══ INPUT RECORDS

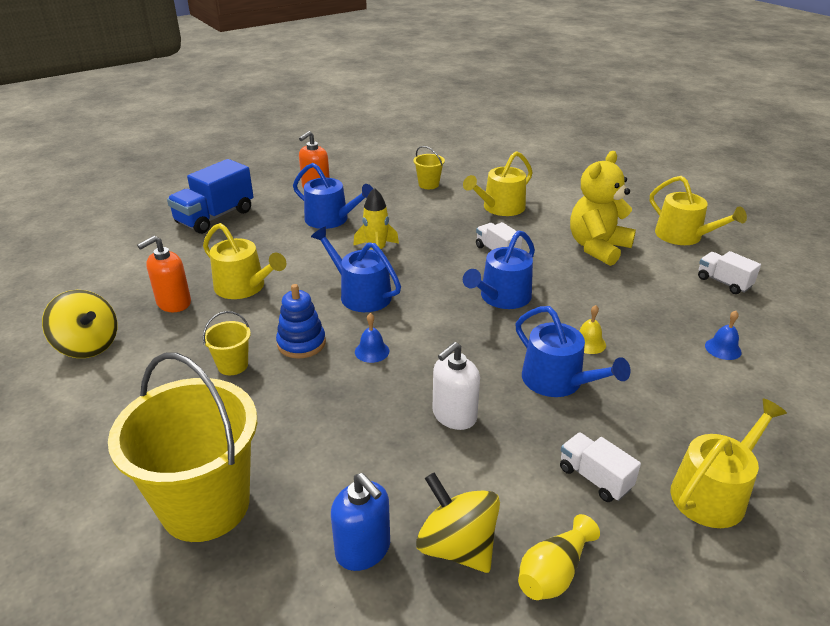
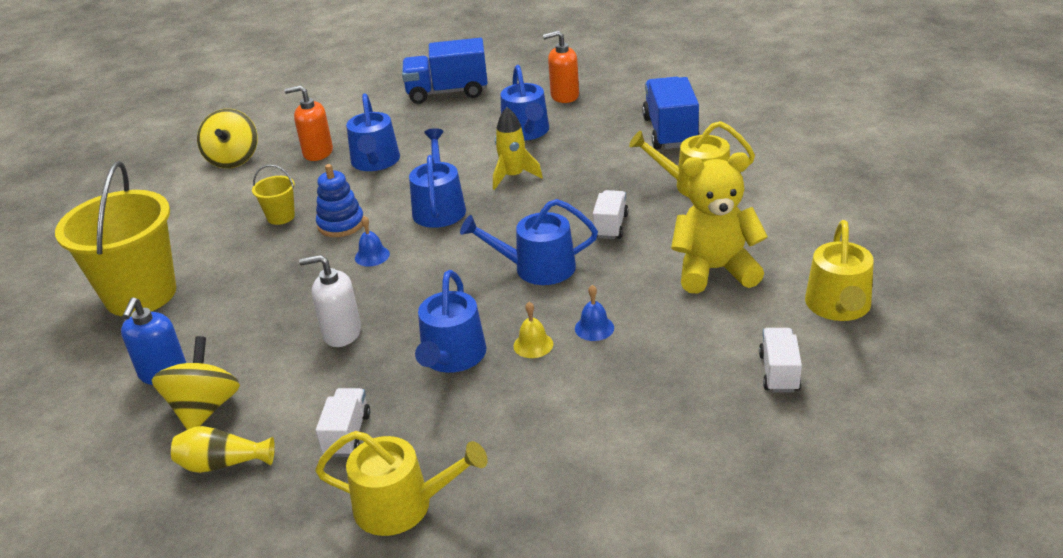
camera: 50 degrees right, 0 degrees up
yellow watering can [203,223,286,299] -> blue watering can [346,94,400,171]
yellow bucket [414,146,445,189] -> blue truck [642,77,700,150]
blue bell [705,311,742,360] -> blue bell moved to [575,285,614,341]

════
══ INPUT RECORDS

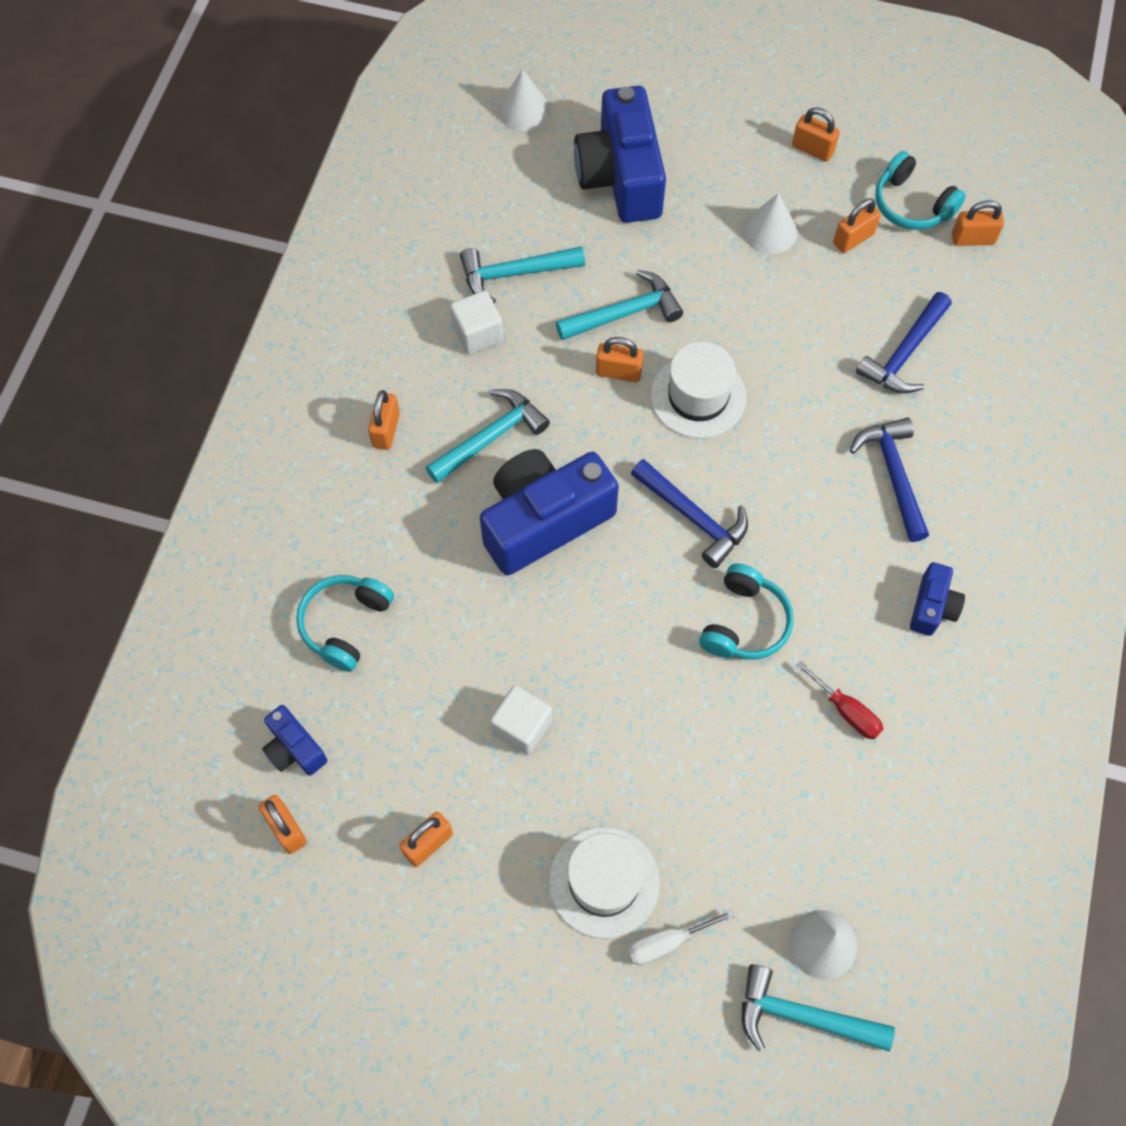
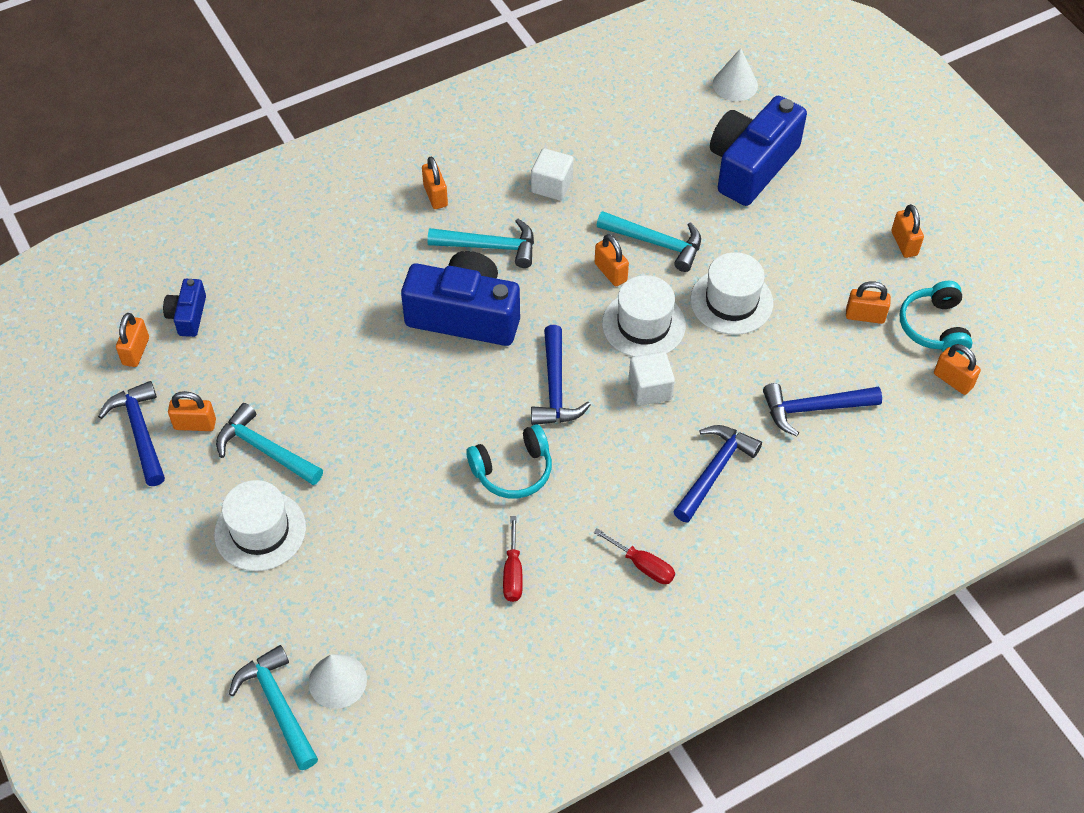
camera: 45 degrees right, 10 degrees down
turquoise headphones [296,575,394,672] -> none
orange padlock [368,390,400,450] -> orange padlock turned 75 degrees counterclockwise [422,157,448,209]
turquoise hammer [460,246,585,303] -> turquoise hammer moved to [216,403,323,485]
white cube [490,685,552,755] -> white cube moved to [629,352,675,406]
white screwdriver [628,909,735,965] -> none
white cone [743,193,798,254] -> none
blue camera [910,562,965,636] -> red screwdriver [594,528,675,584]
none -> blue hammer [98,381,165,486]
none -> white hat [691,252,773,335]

════
══ INPUT RECORDS

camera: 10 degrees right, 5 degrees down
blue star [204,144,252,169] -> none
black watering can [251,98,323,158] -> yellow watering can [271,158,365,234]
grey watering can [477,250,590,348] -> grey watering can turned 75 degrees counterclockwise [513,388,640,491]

════

▸ **AIM OF THE EXERCISE**:
Beginning at the line above that contains "turquoise headphones [296,575,394,672]", return each line exactly through the line that contains "none -> white hat [691,252,773,335]", and no others.

▸ **ANSWER SECTION**:
turquoise headphones [296,575,394,672] -> none
orange padlock [368,390,400,450] -> orange padlock turned 75 degrees counterclockwise [422,157,448,209]
turquoise hammer [460,246,585,303] -> turquoise hammer moved to [216,403,323,485]
white cube [490,685,552,755] -> white cube moved to [629,352,675,406]
white screwdriver [628,909,735,965] -> none
white cone [743,193,798,254] -> none
blue camera [910,562,965,636] -> red screwdriver [594,528,675,584]
none -> blue hammer [98,381,165,486]
none -> white hat [691,252,773,335]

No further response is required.